Top of Extracted entries

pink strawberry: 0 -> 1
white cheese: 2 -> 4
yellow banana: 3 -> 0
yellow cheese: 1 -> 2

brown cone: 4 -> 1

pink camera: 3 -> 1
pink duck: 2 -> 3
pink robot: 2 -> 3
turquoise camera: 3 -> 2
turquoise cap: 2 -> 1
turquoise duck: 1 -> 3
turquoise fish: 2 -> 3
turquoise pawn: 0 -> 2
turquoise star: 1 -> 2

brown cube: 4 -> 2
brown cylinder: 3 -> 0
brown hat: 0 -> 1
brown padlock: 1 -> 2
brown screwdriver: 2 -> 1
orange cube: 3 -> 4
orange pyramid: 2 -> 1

Bottom of Extracted entries
Top of Extracted entries

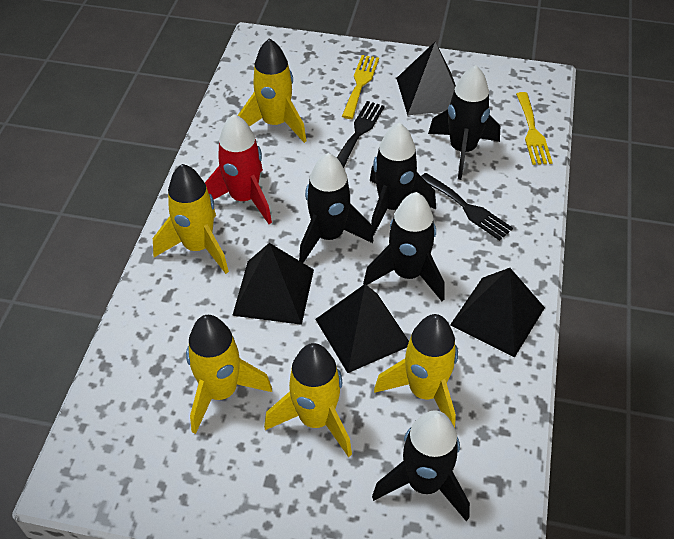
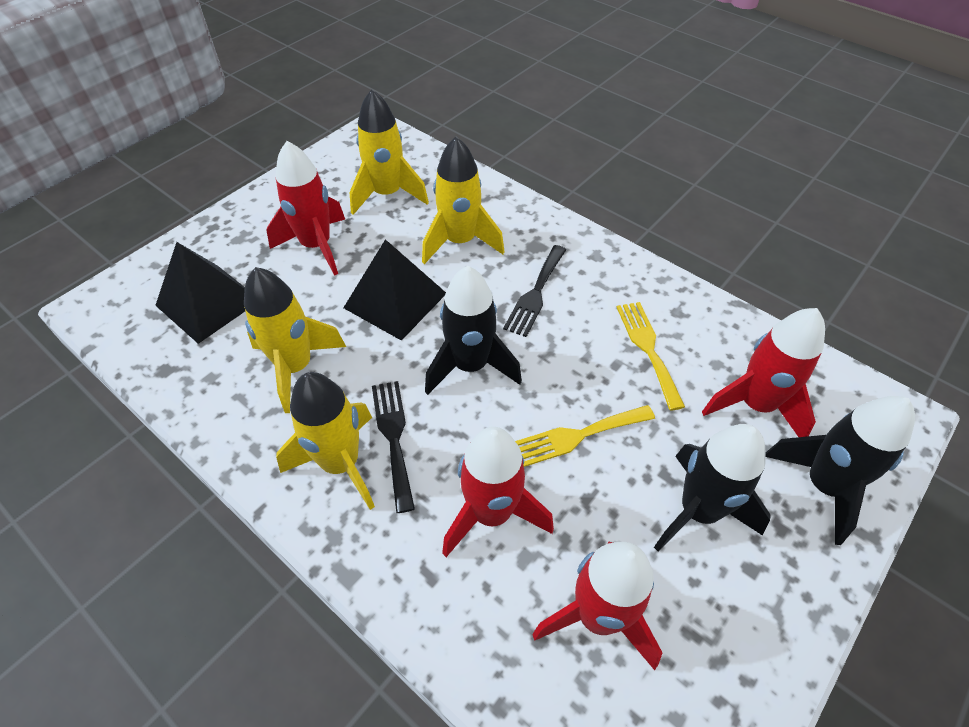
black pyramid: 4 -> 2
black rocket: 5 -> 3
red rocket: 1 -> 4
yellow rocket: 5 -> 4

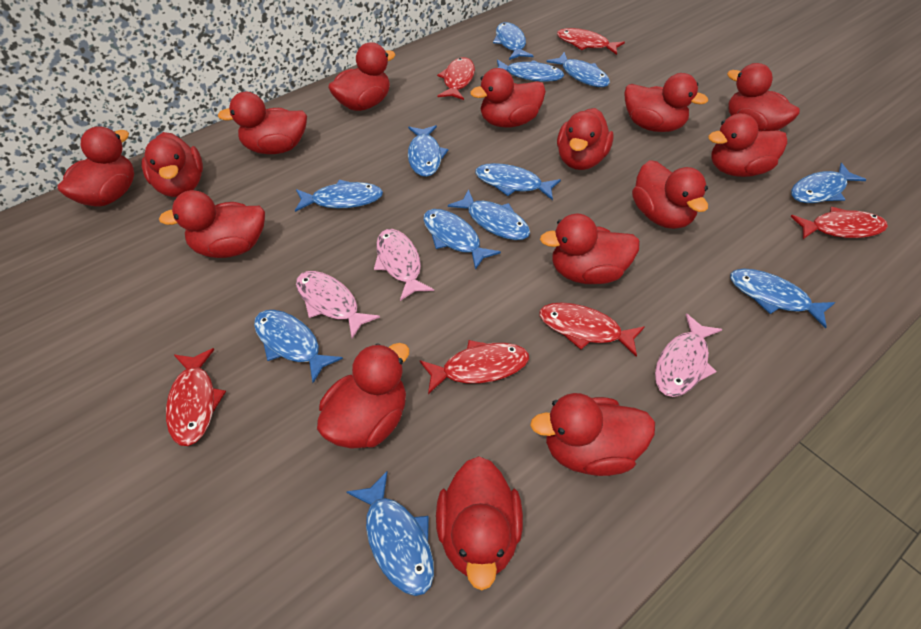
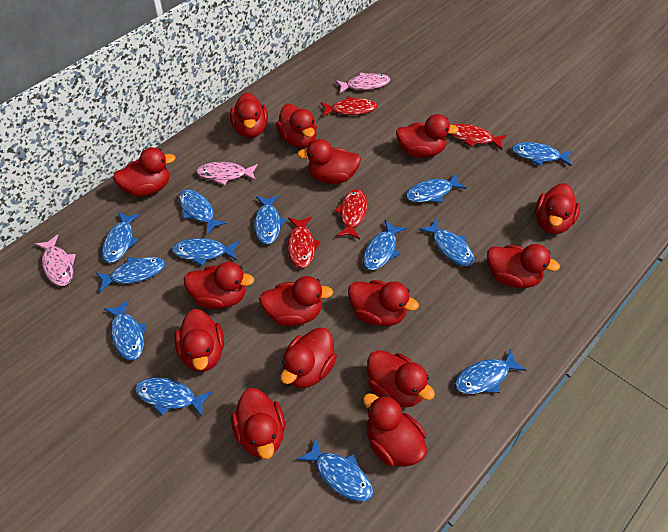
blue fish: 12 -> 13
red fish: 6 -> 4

Bottom of Extracted entries
Top of Extracted entries

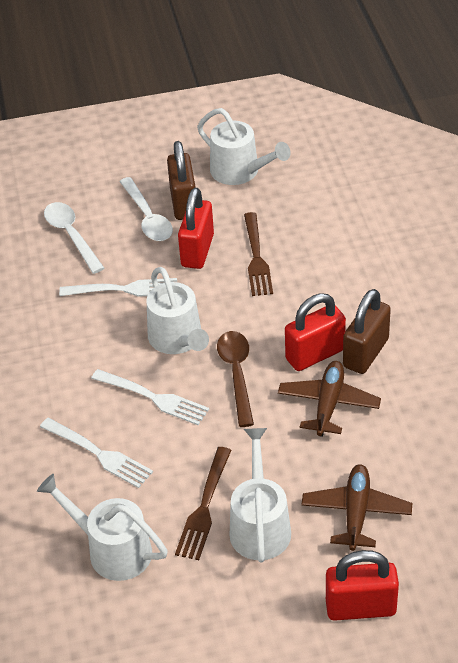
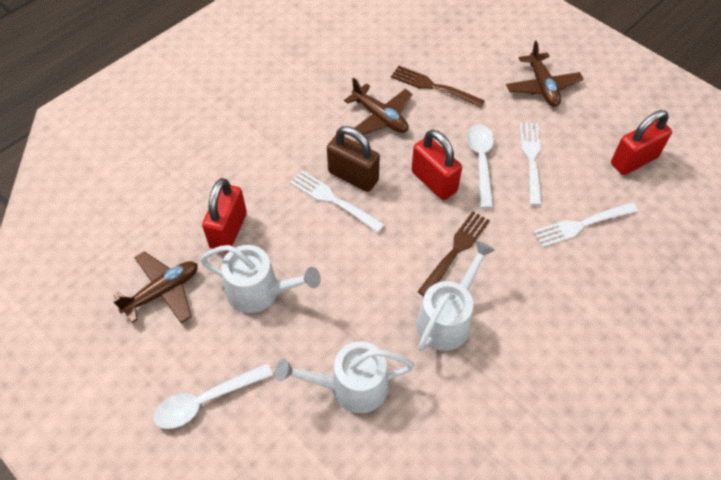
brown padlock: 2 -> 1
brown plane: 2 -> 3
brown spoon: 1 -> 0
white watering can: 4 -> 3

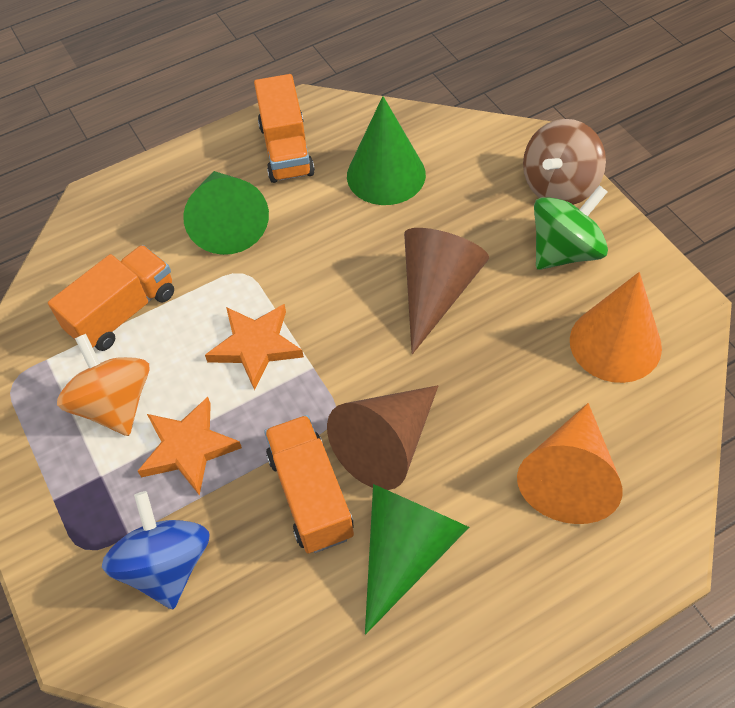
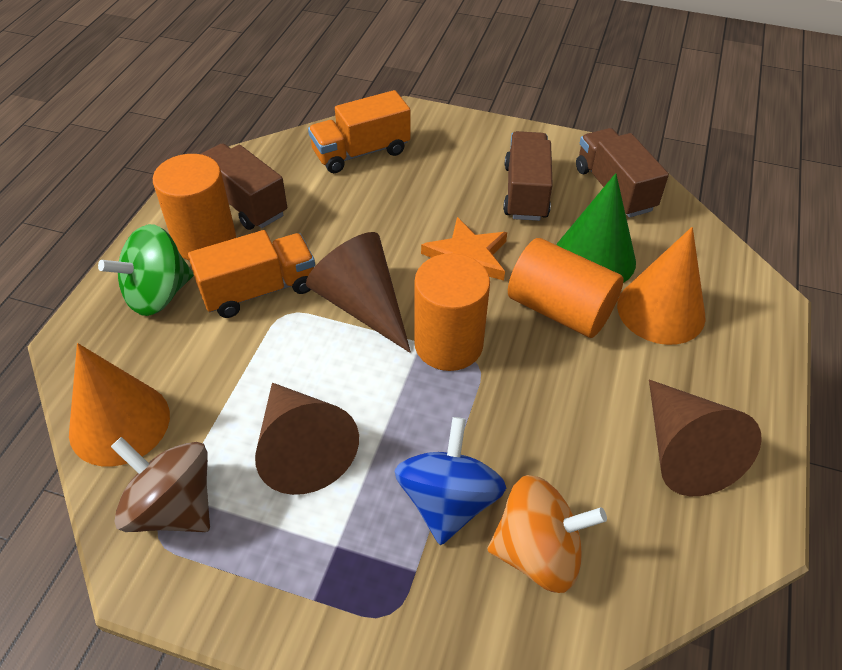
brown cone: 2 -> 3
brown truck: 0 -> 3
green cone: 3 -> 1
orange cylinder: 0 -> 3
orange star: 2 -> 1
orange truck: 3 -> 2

Bottom of Extracted entries

* Requirement *
Across the records above, show each line containing the word "yellow".

* Answer *
yellow banana: 3 -> 0
yellow cheese: 1 -> 2
yellow rocket: 5 -> 4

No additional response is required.